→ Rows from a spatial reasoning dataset
----

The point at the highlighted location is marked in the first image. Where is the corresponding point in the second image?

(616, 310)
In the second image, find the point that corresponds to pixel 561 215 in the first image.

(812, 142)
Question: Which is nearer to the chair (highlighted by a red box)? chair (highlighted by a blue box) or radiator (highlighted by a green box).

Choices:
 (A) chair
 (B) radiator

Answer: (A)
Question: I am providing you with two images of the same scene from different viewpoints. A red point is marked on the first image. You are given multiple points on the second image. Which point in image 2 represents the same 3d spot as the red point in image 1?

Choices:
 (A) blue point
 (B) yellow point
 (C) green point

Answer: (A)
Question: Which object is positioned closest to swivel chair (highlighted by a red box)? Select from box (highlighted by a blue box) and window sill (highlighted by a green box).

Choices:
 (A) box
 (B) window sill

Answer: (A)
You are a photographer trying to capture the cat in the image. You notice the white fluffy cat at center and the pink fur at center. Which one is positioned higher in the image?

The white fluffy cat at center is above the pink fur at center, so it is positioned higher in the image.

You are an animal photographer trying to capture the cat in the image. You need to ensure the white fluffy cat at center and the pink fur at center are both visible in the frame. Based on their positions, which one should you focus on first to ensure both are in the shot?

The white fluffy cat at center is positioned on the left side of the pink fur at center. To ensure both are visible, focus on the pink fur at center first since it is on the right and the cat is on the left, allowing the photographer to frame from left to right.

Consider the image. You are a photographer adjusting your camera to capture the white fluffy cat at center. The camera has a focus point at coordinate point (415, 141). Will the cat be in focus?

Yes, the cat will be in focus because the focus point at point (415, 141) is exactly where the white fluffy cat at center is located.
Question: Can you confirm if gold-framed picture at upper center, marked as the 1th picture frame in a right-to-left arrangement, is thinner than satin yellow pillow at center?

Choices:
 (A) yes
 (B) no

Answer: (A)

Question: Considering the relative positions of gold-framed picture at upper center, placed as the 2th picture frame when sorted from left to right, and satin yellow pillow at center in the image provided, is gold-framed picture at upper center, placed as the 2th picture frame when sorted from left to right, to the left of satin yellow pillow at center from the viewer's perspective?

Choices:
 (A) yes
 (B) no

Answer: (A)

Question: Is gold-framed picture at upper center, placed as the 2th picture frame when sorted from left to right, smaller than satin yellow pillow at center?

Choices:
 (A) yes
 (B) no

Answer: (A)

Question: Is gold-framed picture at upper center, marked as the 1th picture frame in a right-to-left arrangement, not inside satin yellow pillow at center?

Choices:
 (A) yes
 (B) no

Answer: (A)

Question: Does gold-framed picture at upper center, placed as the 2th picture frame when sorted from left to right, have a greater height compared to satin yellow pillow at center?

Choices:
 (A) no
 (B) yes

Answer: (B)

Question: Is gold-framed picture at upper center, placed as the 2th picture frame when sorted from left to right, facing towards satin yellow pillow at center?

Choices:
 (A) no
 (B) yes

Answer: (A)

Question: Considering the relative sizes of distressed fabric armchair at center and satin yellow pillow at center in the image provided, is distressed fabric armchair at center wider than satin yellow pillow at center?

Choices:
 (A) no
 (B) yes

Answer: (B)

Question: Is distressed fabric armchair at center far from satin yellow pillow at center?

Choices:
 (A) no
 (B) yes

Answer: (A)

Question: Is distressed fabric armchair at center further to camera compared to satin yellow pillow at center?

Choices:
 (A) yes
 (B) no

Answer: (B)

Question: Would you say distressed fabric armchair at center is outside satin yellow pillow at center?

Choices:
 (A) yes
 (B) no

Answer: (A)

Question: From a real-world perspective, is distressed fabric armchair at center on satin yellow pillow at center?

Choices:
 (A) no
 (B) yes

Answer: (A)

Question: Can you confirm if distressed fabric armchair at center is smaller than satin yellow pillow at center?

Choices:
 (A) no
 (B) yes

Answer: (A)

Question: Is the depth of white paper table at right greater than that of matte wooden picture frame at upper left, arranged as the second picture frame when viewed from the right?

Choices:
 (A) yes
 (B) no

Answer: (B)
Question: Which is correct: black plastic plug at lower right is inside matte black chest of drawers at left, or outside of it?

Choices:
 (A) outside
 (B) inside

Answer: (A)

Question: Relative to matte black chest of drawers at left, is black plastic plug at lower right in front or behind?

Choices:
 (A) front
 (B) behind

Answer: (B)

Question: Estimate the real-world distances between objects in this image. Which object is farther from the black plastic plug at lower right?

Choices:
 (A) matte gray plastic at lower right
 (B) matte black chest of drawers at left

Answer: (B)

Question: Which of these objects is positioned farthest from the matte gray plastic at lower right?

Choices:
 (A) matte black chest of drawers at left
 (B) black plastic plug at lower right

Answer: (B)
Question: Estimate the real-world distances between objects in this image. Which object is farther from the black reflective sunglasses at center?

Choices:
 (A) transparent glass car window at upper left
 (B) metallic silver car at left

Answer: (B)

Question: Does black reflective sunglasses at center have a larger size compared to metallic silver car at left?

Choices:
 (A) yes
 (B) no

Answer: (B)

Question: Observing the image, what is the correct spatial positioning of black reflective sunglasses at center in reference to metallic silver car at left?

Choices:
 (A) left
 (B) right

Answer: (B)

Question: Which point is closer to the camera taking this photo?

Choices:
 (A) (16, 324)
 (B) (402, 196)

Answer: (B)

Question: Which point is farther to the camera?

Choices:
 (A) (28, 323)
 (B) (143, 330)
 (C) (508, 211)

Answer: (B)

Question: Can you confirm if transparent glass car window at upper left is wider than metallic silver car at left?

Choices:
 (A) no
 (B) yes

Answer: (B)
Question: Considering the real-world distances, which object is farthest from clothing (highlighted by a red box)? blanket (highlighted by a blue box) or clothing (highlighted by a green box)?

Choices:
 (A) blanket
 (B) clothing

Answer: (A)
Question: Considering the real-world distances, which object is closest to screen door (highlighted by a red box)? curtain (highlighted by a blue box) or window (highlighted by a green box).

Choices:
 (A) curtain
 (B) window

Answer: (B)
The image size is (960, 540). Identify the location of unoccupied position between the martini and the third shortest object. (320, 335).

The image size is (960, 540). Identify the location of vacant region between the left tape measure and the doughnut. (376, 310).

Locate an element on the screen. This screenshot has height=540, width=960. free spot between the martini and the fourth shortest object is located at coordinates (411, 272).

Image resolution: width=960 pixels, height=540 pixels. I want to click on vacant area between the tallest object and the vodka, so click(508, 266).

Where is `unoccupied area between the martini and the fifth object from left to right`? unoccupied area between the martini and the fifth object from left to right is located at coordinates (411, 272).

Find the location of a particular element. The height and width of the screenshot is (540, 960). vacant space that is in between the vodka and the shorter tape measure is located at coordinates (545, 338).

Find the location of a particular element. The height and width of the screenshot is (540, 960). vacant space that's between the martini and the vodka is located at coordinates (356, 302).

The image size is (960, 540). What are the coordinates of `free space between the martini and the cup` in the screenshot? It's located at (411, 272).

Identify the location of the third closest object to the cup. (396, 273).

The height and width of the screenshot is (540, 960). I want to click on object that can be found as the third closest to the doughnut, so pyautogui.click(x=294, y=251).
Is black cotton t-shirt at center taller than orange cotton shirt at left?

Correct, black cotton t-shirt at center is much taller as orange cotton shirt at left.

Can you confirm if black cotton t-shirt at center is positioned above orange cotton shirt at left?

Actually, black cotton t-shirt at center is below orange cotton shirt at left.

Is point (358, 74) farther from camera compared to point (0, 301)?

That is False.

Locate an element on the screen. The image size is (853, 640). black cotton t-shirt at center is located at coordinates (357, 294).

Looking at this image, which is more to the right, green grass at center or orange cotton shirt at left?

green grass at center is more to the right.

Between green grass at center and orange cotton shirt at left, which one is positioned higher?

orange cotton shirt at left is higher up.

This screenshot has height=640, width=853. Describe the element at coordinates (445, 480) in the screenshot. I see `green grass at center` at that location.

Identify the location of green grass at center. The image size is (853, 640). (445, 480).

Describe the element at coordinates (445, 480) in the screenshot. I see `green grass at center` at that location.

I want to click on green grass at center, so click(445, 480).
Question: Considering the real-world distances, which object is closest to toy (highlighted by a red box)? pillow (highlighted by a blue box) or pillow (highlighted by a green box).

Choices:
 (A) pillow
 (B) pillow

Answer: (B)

----

→ What you have to do
Copy out the lines of the records from the line with "green grass at center is more to the right." to the end of the records, including both of those lines.

→ Result of this exercise
green grass at center is more to the right.

Between green grass at center and orange cotton shirt at left, which one is positioned higher?

orange cotton shirt at left is higher up.

This screenshot has height=640, width=853. Describe the element at coordinates (445, 480) in the screenshot. I see `green grass at center` at that location.

Identify the location of green grass at center. The image size is (853, 640). (445, 480).

Describe the element at coordinates (445, 480) in the screenshot. I see `green grass at center` at that location.

I want to click on green grass at center, so click(445, 480).
Question: Considering the real-world distances, which object is closest to toy (highlighted by a red box)? pillow (highlighted by a blue box) or pillow (highlighted by a green box).

Choices:
 (A) pillow
 (B) pillow

Answer: (B)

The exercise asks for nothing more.